# YOUR ASSIGNMENT
The answer must consist of every line from the entries below that contains the word "none".

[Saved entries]
Start of Block
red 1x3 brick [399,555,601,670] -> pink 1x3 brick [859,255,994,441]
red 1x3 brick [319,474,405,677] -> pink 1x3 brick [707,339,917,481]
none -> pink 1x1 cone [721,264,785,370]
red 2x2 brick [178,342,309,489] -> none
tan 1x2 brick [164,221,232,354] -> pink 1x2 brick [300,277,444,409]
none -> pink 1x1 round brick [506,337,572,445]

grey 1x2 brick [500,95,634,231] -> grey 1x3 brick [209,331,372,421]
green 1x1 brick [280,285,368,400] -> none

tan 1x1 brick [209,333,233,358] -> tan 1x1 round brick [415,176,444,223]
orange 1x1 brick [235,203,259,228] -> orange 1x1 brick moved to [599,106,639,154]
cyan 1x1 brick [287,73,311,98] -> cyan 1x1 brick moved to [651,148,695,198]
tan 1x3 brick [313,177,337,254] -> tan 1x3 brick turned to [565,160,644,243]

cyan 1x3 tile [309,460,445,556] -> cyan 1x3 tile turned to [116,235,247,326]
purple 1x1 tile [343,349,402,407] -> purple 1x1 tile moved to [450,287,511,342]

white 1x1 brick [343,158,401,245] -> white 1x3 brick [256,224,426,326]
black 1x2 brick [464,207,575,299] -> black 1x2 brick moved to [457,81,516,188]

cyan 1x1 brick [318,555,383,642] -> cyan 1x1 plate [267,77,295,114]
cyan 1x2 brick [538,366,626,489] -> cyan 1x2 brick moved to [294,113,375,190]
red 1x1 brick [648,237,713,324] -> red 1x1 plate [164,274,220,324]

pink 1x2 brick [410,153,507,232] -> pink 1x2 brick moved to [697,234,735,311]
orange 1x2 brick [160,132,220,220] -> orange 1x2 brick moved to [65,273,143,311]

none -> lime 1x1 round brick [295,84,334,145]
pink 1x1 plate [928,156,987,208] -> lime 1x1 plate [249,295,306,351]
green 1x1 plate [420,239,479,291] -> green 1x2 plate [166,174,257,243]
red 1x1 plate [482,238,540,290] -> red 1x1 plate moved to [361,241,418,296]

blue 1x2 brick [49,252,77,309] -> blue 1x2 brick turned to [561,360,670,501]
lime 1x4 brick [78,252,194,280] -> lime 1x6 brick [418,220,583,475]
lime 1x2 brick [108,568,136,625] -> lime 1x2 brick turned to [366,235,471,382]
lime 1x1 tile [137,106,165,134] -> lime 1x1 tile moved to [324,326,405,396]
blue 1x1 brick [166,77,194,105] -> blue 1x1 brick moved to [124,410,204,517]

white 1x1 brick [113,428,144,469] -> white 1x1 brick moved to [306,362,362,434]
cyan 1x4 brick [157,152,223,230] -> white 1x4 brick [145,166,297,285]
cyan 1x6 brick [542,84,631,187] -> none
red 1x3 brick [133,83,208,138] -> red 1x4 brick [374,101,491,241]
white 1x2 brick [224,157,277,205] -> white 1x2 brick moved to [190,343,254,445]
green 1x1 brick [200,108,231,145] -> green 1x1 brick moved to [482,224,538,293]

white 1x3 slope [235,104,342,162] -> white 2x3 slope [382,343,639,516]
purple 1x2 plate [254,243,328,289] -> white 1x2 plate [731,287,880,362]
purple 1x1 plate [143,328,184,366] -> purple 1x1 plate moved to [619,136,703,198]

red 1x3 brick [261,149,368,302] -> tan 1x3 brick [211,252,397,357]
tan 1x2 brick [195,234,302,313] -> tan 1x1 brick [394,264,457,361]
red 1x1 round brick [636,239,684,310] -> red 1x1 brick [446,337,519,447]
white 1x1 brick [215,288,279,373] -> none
End of Block
# RESPONSE TO THE EXERCISE
none -> pink 1x1 cone [721,264,785,370]
red 2x2 brick [178,342,309,489] -> none
none -> pink 1x1 round brick [506,337,572,445]
green 1x1 brick [280,285,368,400] -> none
none -> lime 1x1 round brick [295,84,334,145]
cyan 1x6 brick [542,84,631,187] -> none
white 1x1 brick [215,288,279,373] -> none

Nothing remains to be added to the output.